### WHAT YOU ARE ASKED TO DO
The output should contain the listing word for word and no pictures.

[[ RECORDS open ]]

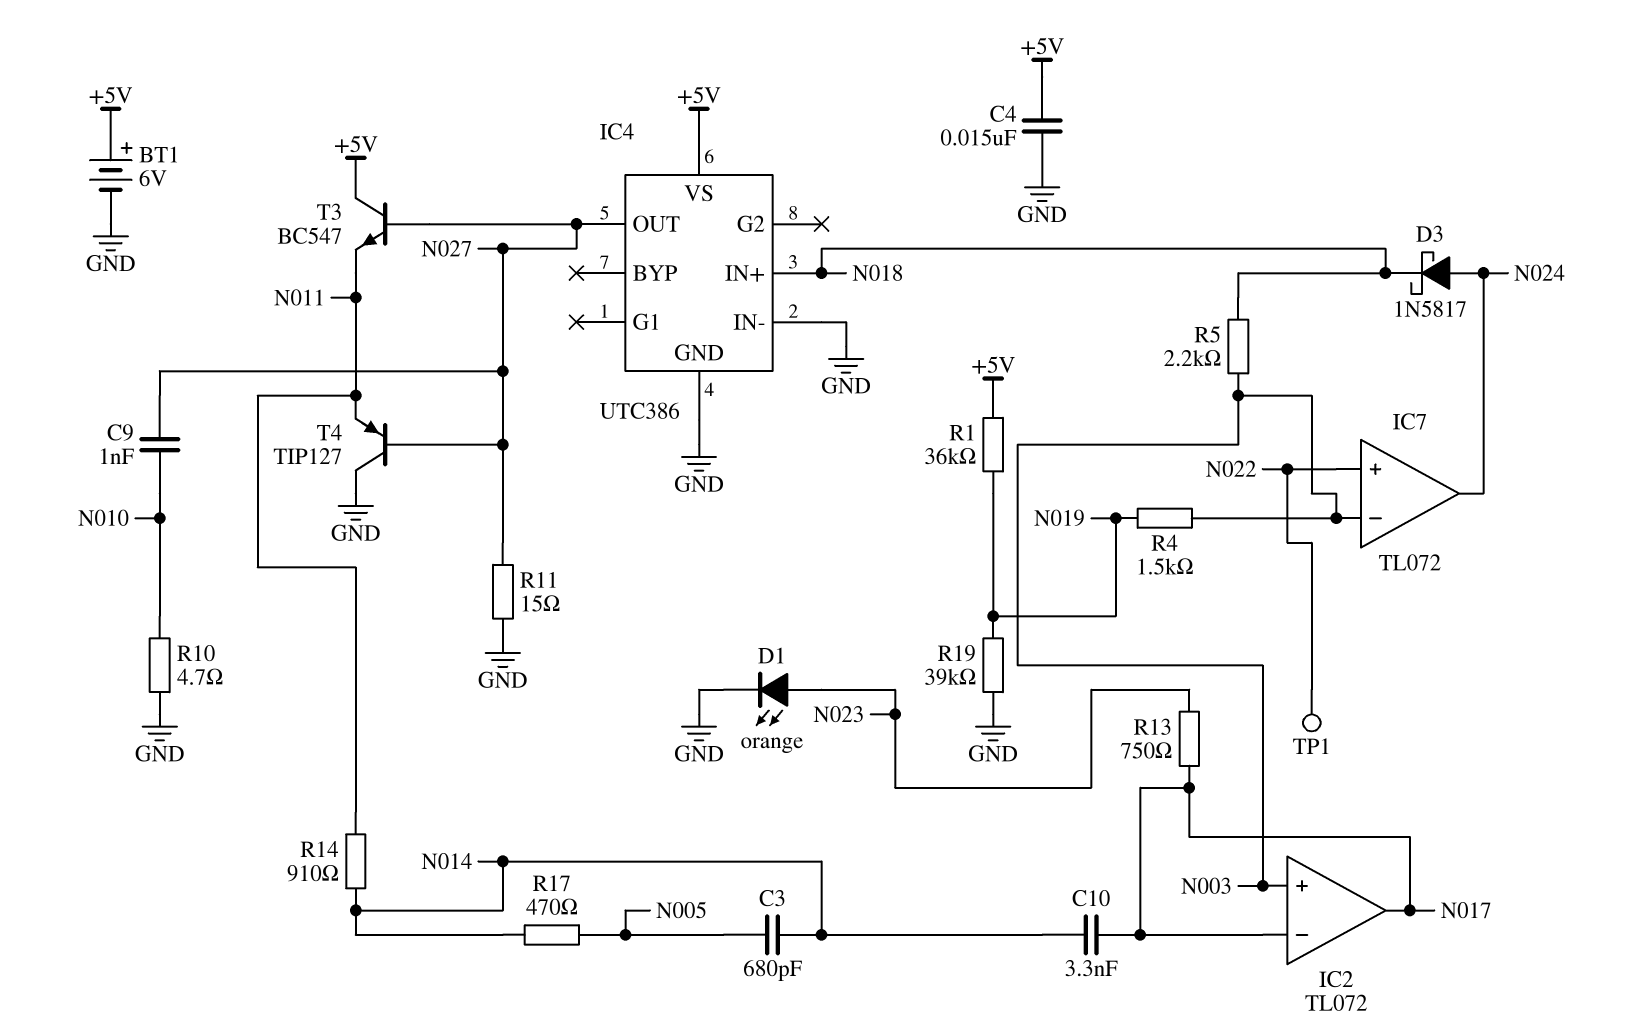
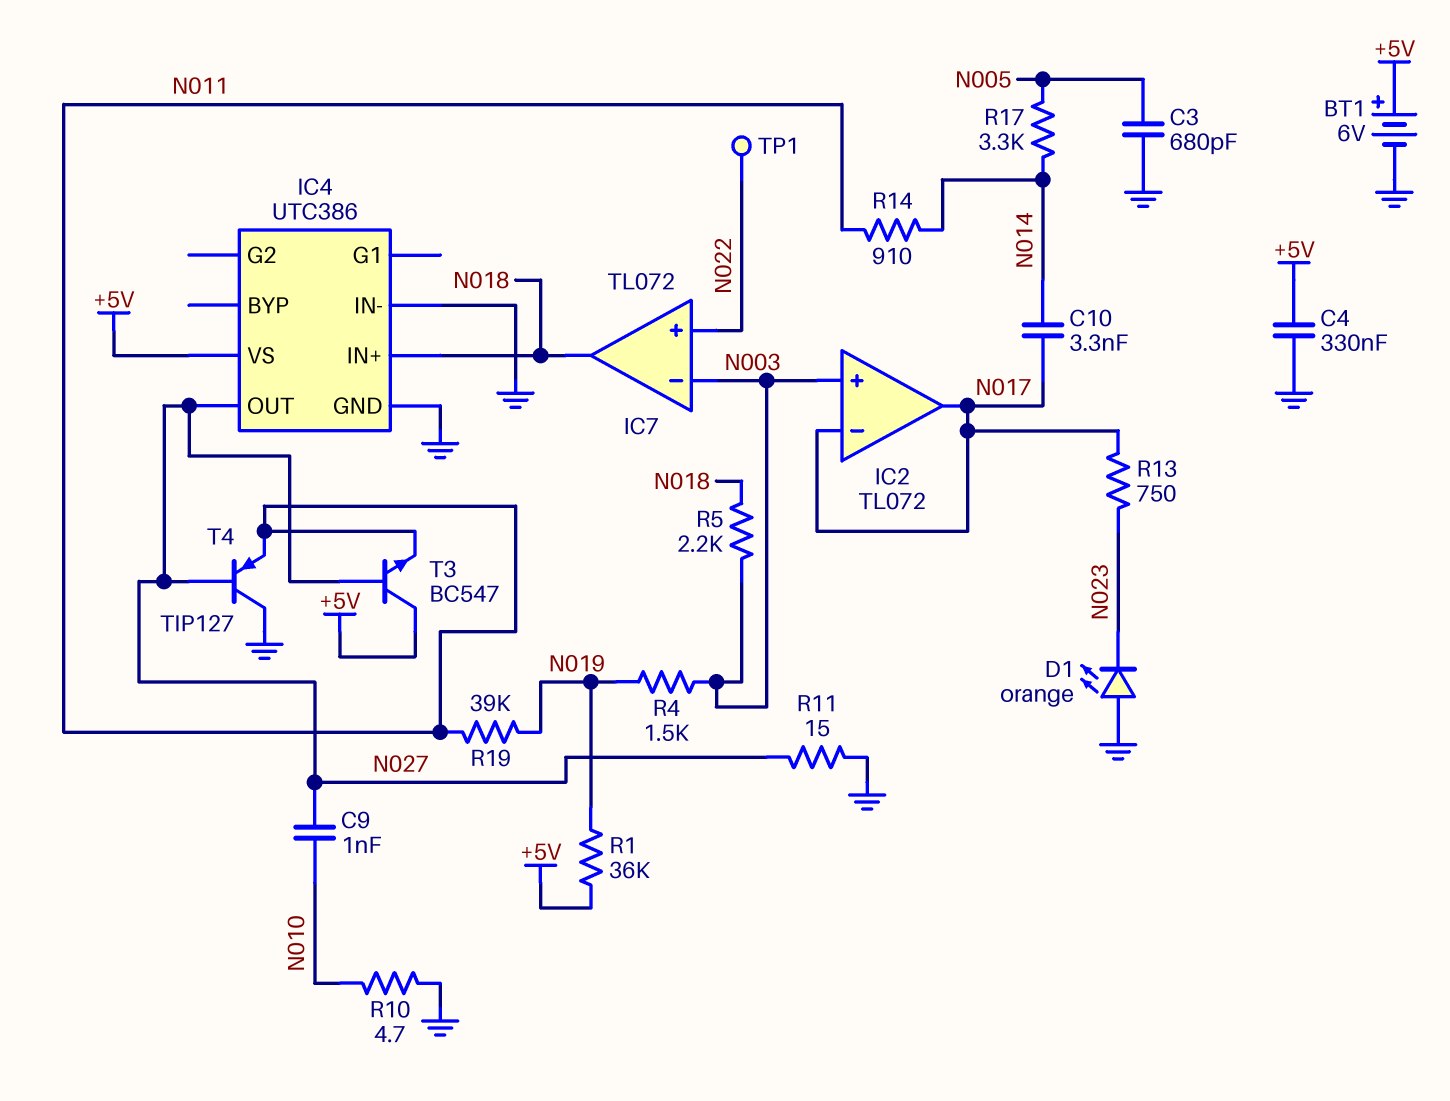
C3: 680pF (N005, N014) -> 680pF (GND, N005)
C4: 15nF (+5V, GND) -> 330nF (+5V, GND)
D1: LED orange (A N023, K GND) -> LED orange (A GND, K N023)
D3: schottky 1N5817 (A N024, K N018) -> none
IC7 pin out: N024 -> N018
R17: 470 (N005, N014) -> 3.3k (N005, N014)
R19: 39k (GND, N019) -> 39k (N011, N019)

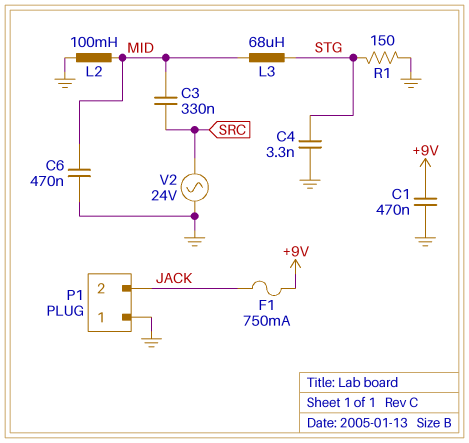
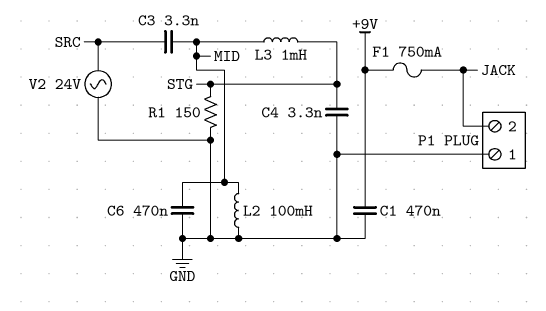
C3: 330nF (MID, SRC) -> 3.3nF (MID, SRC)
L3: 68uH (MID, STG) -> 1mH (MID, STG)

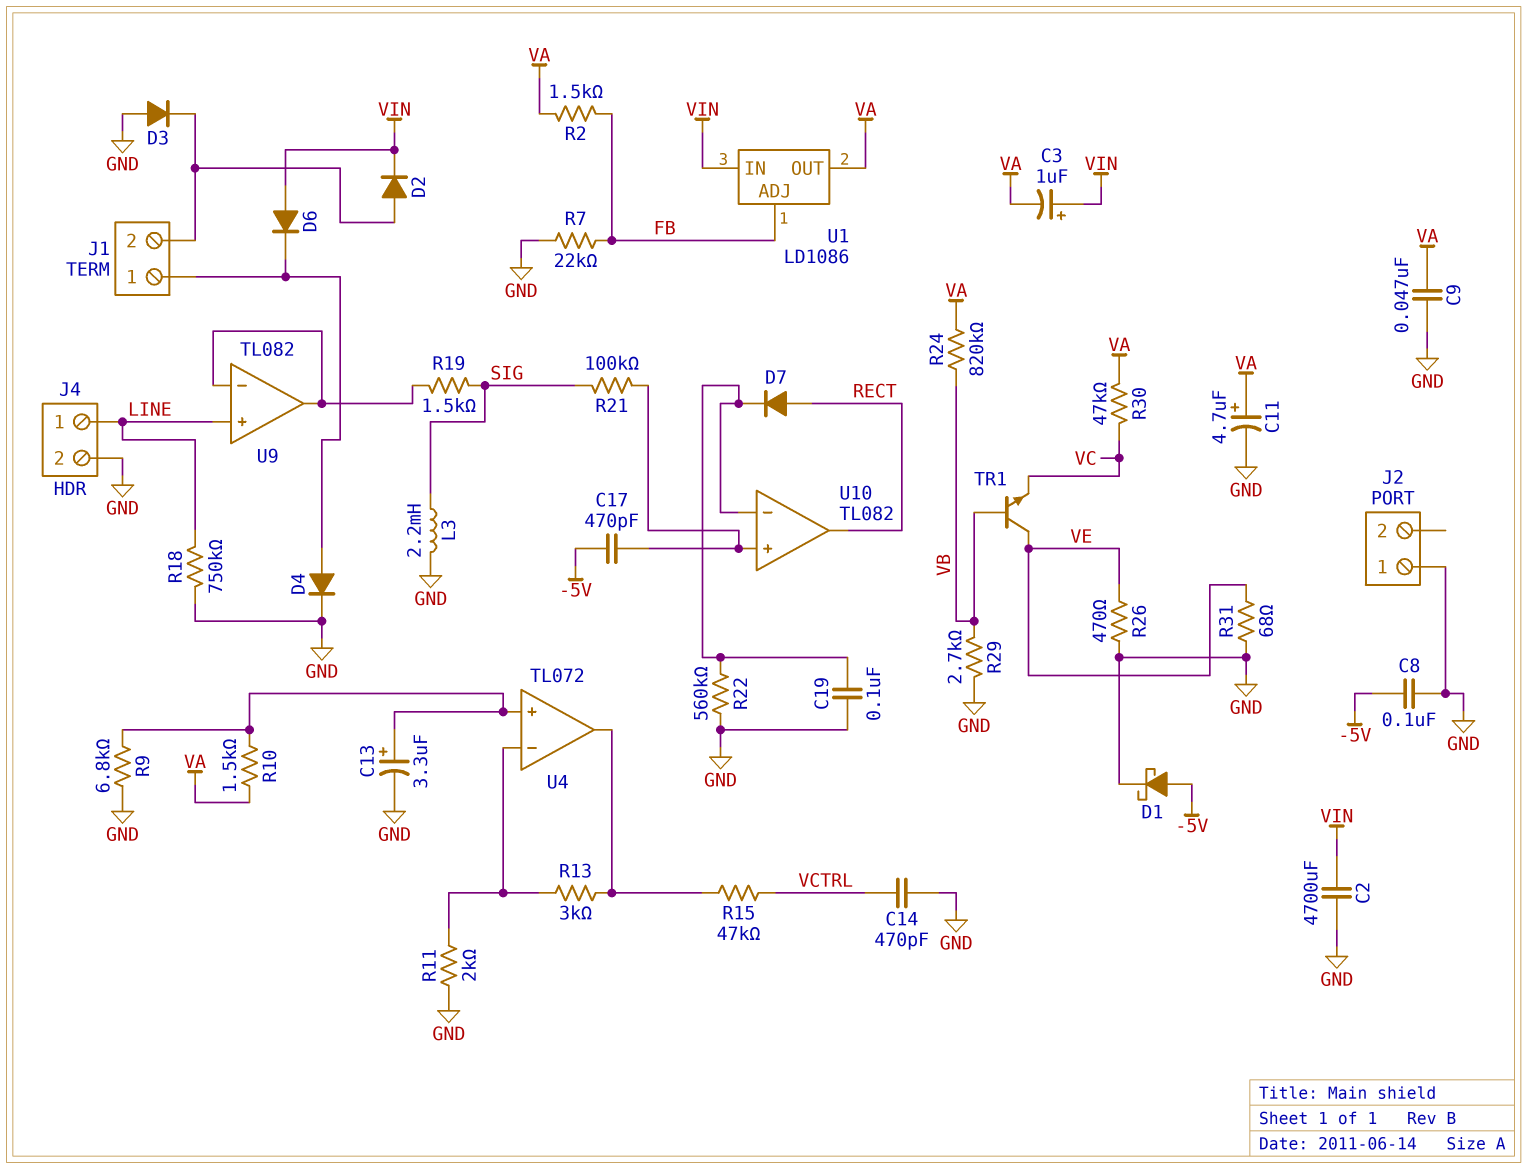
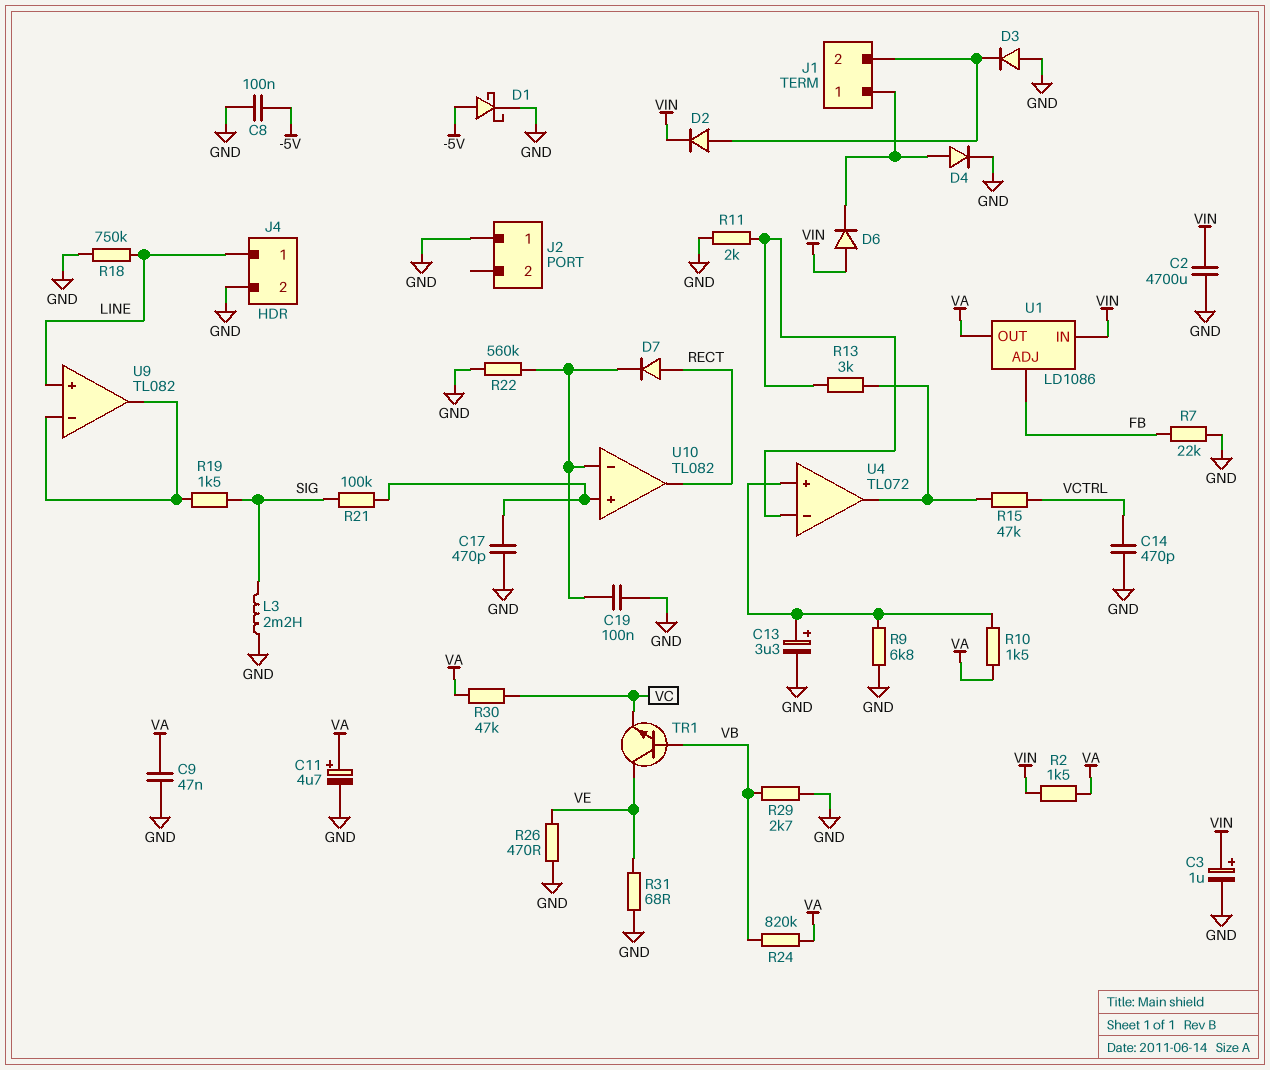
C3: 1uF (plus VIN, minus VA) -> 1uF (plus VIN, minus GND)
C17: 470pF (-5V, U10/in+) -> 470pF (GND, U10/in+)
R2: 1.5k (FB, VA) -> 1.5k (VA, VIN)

[[ RECORDS closed ]]

### TASK RESULT
C3: 680pF (N005, N014) -> 680pF (GND, N005)
C4: 15nF (+5V, GND) -> 330nF (+5V, GND)
D1: LED orange (A N023, K GND) -> LED orange (A GND, K N023)
D3: schottky 1N5817 (A N024, K N018) -> none
IC7 pin out: N024 -> N018
R17: 470 (N005, N014) -> 3.3k (N005, N014)
R19: 39k (GND, N019) -> 39k (N011, N019)

C3: 330nF (MID, SRC) -> 3.3nF (MID, SRC)
L3: 68uH (MID, STG) -> 1mH (MID, STG)

C3: 1uF (plus VIN, minus VA) -> 1uF (plus VIN, minus GND)
C17: 470pF (-5V, U10/in+) -> 470pF (GND, U10/in+)
R2: 1.5k (FB, VA) -> 1.5k (VA, VIN)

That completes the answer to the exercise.